Task inputs.
---------------

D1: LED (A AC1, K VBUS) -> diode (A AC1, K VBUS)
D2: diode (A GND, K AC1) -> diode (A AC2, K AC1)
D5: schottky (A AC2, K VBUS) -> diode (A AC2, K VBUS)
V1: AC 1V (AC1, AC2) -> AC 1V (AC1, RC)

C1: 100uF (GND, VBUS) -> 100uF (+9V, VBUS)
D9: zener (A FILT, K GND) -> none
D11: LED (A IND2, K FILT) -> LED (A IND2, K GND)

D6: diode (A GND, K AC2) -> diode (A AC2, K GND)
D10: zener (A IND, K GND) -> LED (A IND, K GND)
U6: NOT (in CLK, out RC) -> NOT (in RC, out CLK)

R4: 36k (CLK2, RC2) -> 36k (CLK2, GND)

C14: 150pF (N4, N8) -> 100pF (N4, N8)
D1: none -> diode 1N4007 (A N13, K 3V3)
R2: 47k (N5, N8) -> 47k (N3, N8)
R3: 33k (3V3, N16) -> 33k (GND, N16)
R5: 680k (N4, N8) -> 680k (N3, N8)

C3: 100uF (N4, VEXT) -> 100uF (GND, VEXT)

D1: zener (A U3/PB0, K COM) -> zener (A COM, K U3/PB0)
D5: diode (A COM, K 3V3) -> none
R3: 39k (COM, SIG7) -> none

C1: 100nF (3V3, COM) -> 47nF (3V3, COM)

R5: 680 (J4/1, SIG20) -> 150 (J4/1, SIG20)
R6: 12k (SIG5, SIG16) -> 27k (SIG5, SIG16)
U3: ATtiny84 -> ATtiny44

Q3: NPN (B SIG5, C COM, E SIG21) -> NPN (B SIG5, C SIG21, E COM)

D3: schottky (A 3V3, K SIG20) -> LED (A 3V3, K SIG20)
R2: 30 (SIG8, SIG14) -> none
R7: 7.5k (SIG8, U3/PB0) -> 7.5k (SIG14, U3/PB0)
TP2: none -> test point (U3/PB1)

---------------

Assignment.
From the line with "R3: 39k (COM, SIG7) -> none" through the last line of the records, set down every line exactly as written and leave out all others.

Answer space.
R3: 39k (COM, SIG7) -> none

C1: 100nF (3V3, COM) -> 47nF (3V3, COM)

R5: 680 (J4/1, SIG20) -> 150 (J4/1, SIG20)
R6: 12k (SIG5, SIG16) -> 27k (SIG5, SIG16)
U3: ATtiny84 -> ATtiny44

Q3: NPN (B SIG5, C COM, E SIG21) -> NPN (B SIG5, C SIG21, E COM)

D3: schottky (A 3V3, K SIG20) -> LED (A 3V3, K SIG20)
R2: 30 (SIG8, SIG14) -> none
R7: 7.5k (SIG8, U3/PB0) -> 7.5k (SIG14, U3/PB0)
TP2: none -> test point (U3/PB1)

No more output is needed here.